▸ YOUR OBJECTIVE: When the line with "blue cupcake: 1 -> 6" appears below, start repeating lines exactly, and keep going through the line with "white cupcake: 4 -> 3"; add nothing outside that span.

▸ PROVIDED INFORMATION:
-*-*-

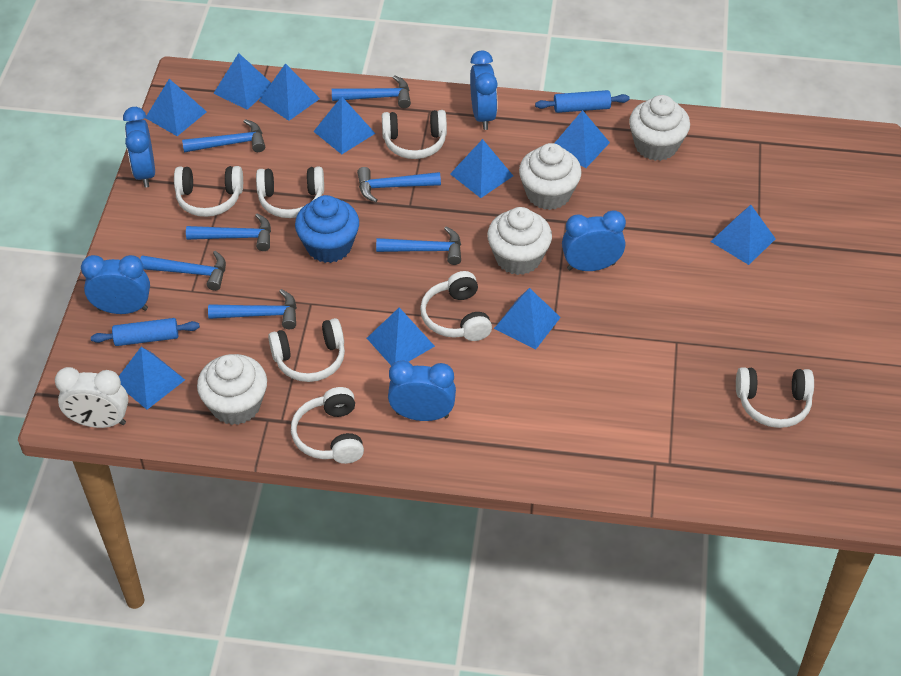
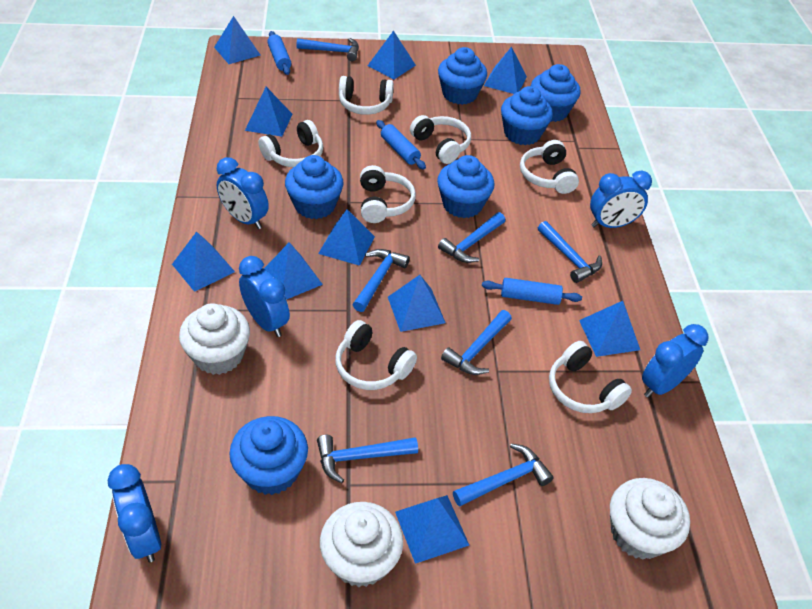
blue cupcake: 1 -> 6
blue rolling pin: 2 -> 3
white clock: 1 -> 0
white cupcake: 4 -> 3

-*-*-

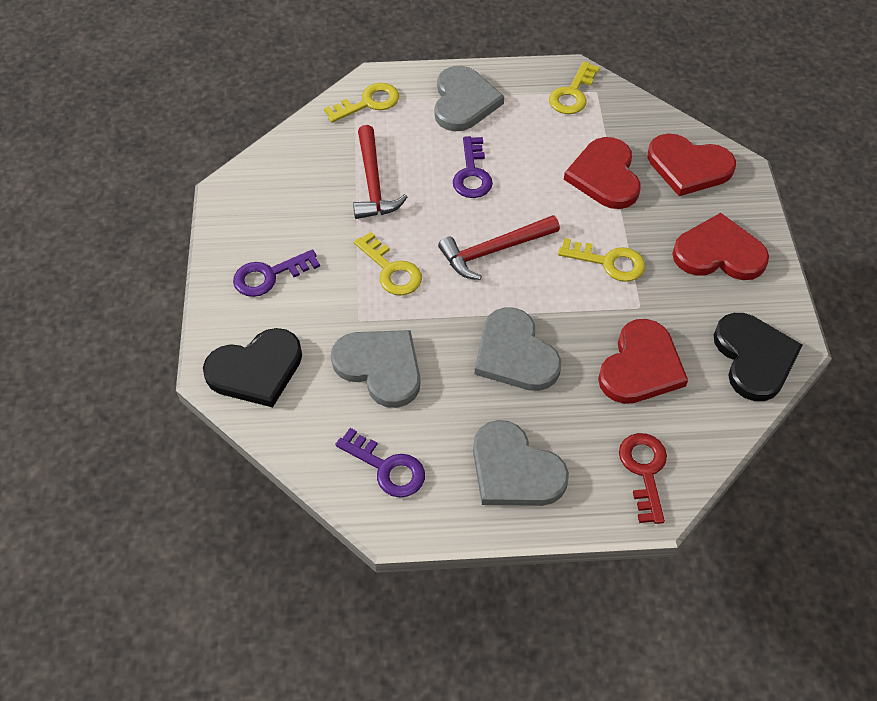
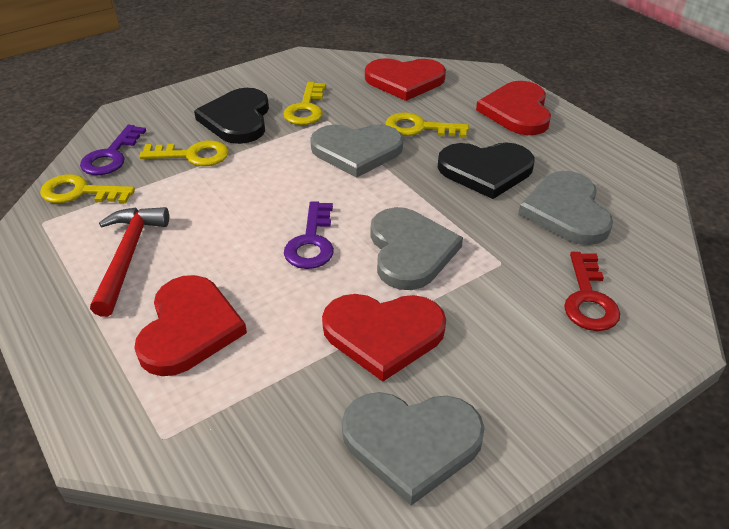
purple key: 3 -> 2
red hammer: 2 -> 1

-*-*-

▸ WRITTEN SOLUTION:
blue cupcake: 1 -> 6
blue rolling pin: 2 -> 3
white clock: 1 -> 0
white cupcake: 4 -> 3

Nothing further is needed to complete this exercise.